(Listed entries)

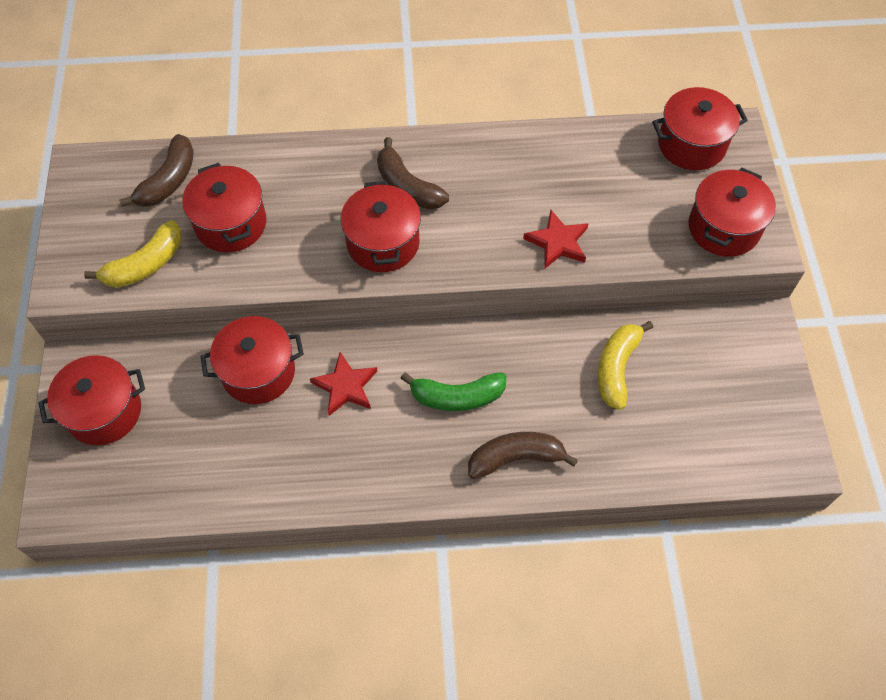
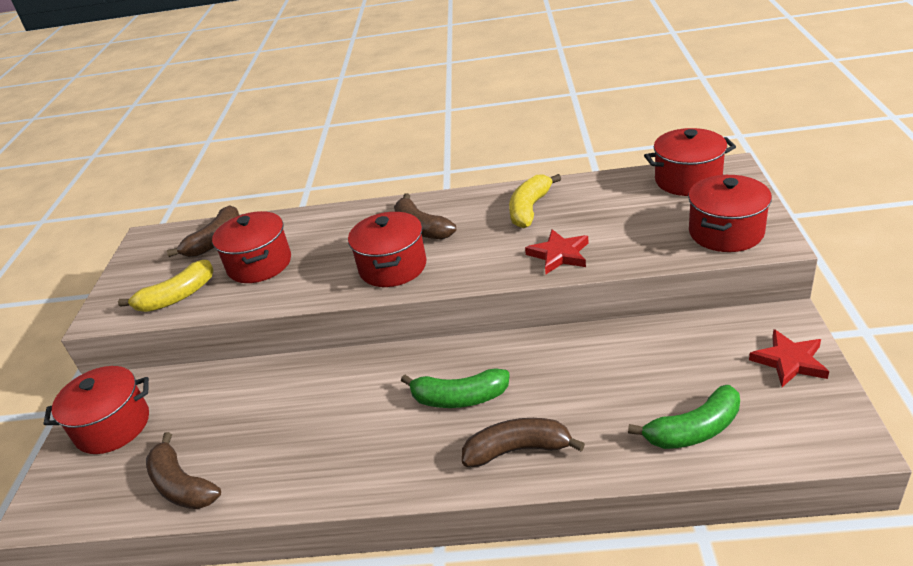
camera: 10 degrees right, 25 degrees down
(198, 484) = (182, 485): none -> brown banana
(258, 372) = (266, 387): red pot -> none
(345, 386) = (348, 395): red star -> red star (789, 361)
(616, 368) = (628, 365): yellow banana -> yellow banana (529, 209)
(671, 444) = (694, 430): none -> green banana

(End Listed entries)

■ **Your instructions**:
Could you write out only the lines of the listing above from the one that contains "(345, 386) = (348, 395): red" through its final line, exactly and inclusive?

■ **Response area**:
(345, 386) = (348, 395): red star -> red star (789, 361)
(616, 368) = (628, 365): yellow banana -> yellow banana (529, 209)
(671, 444) = (694, 430): none -> green banana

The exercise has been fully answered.